Task prompt:
Reply with one number: the count of lines in the records below that hold "jaune".

Information shown:
§ §

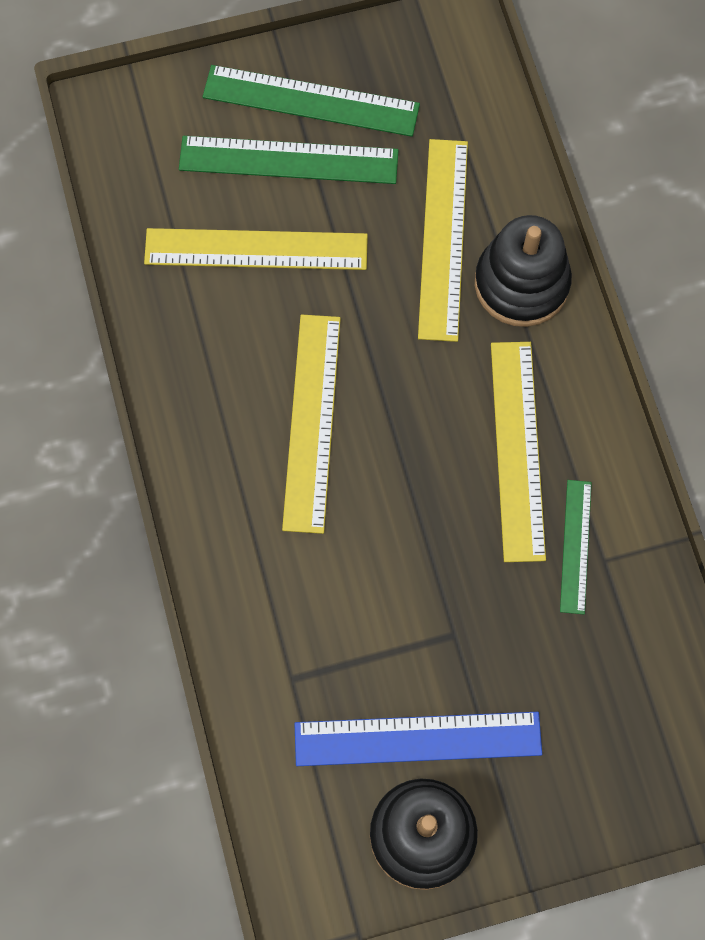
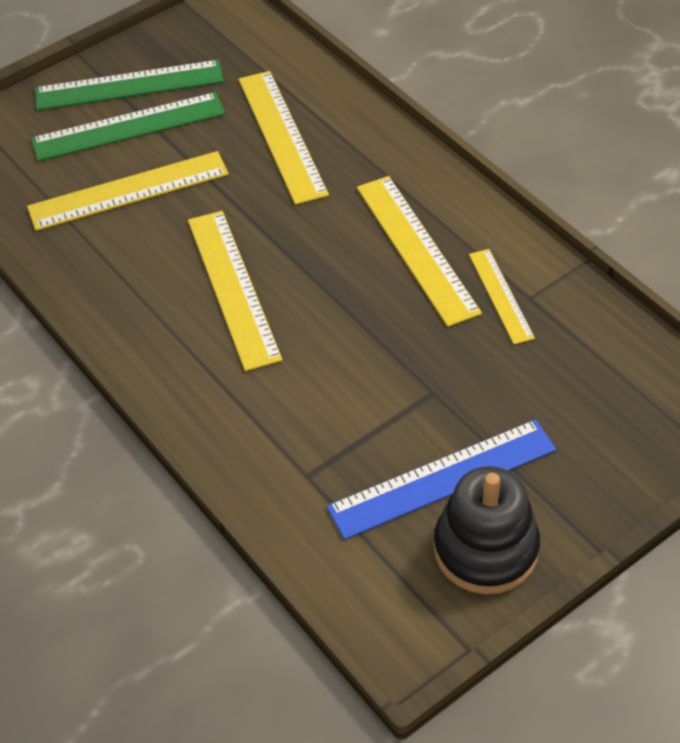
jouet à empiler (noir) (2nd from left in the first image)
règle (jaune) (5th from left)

§ §

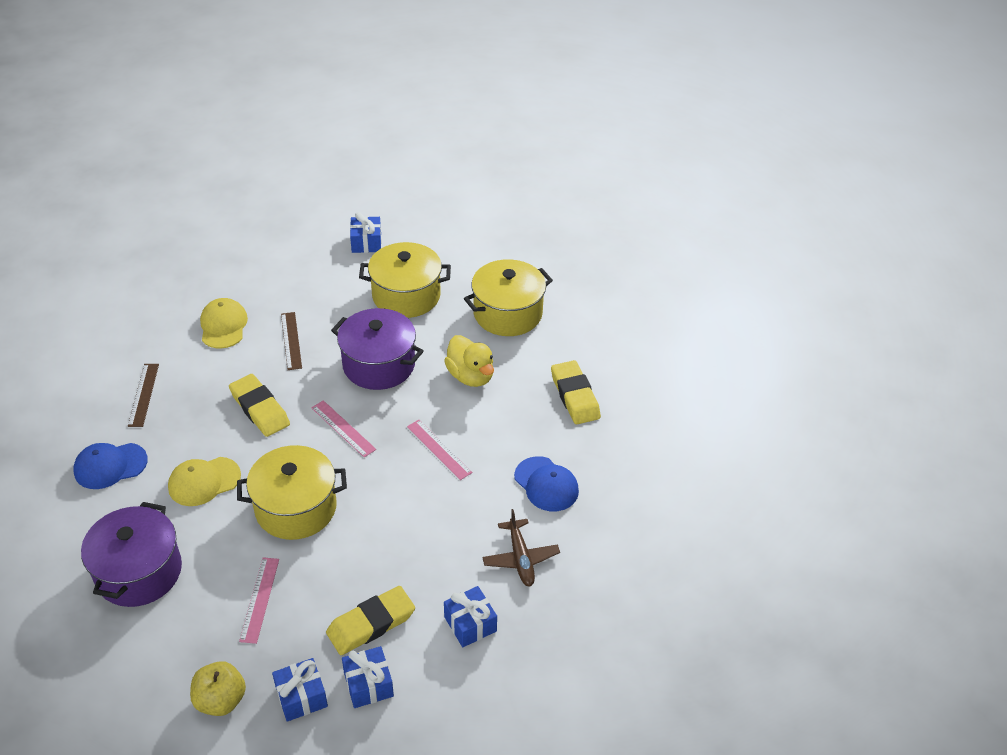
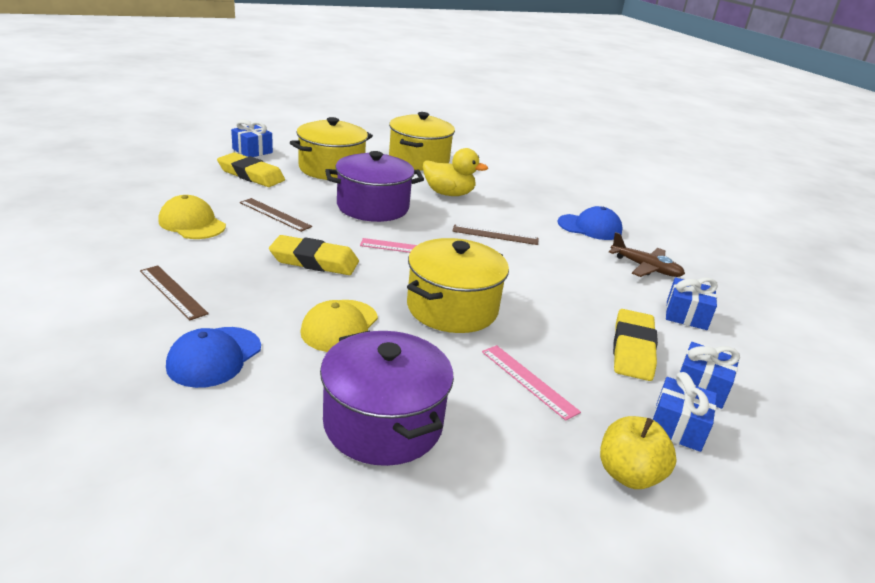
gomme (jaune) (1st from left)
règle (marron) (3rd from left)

§ §

Solution for this problem:
2